■ Task description
Whenever a line in the data below includes the string "none", copy it out.

■ Task input
*-*-*

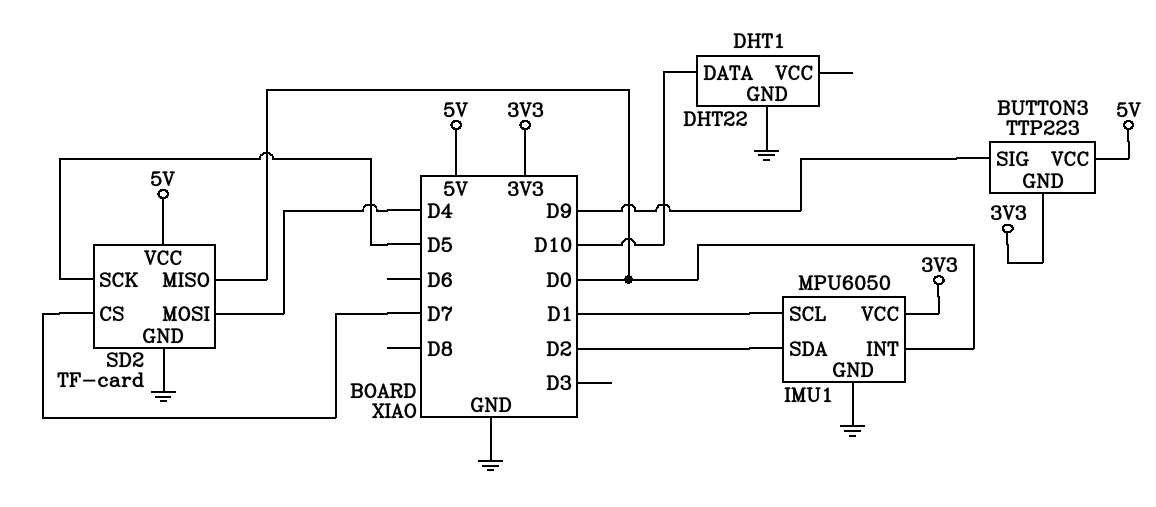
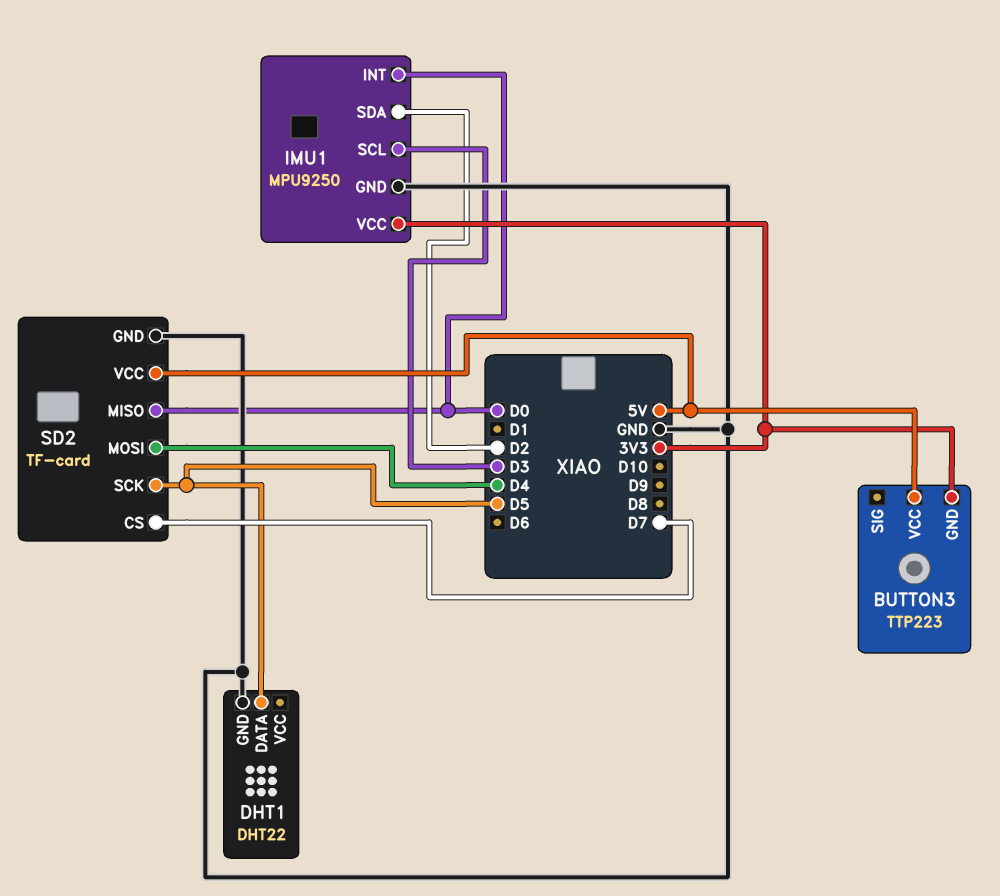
BUTTON3 pin SIG: D9 -> none
DHT1 pin DATA: D10 -> D5
IMU1: MPU6050 -> MPU9250
IMU1 pin SCL: D1 -> D3

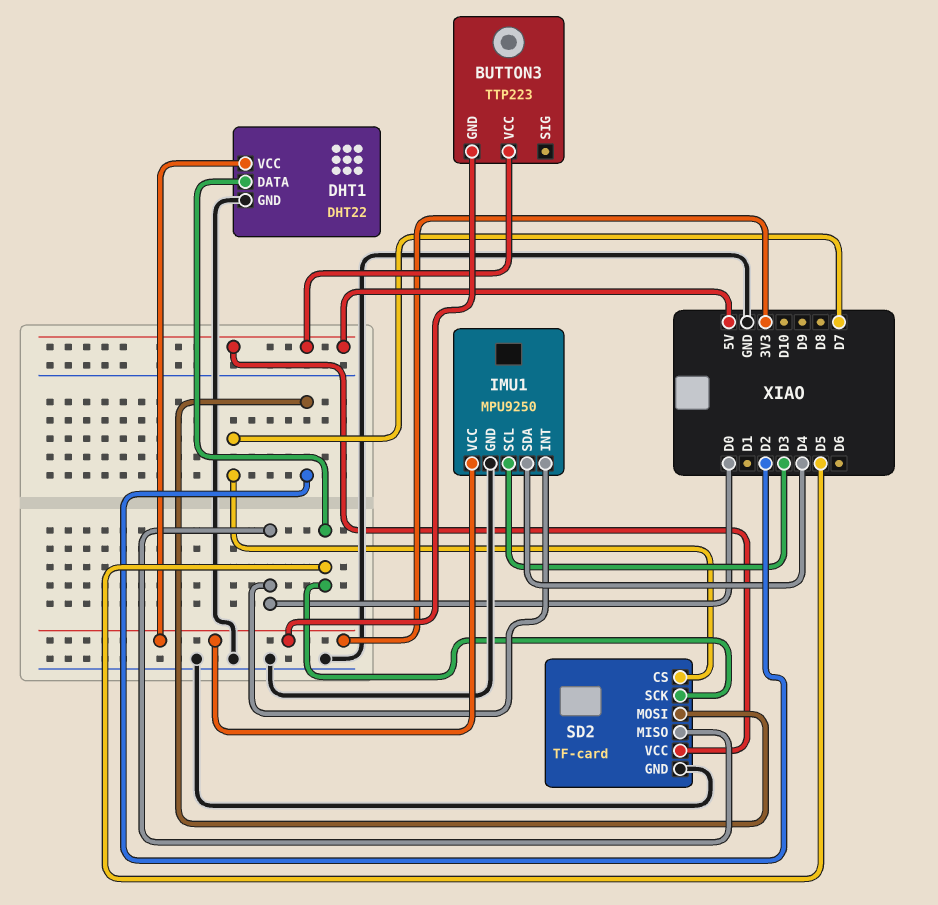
DHT1 pin VCC: none -> 3V3
IMU1 pin SDA: D2 -> D4
SD2 pin MOSI: D4 -> D2

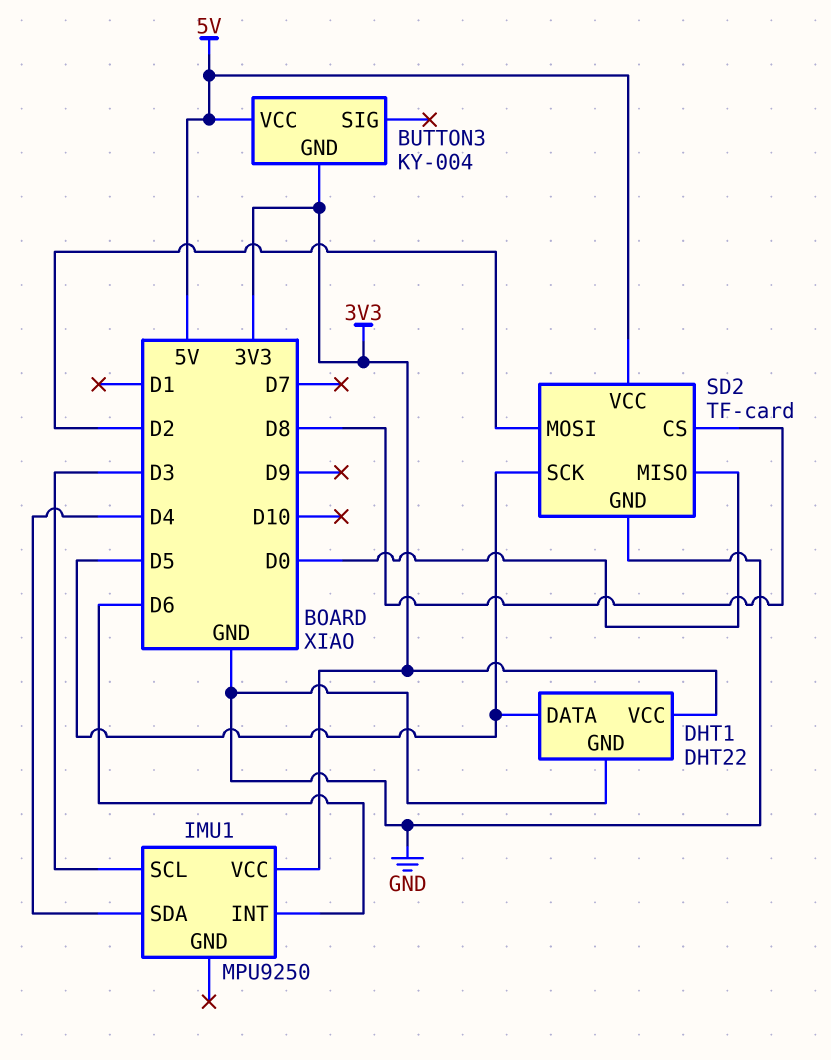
BUTTON3: TTP223 -> KY-004
IMU1 pin GND: GND -> none
IMU1 pin INT: D0 -> D6
SD2 pin CS: D7 -> D8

*-*-*

■ Written answer
BUTTON3 pin SIG: D9 -> none
DHT1 pin VCC: none -> 3V3
IMU1 pin GND: GND -> none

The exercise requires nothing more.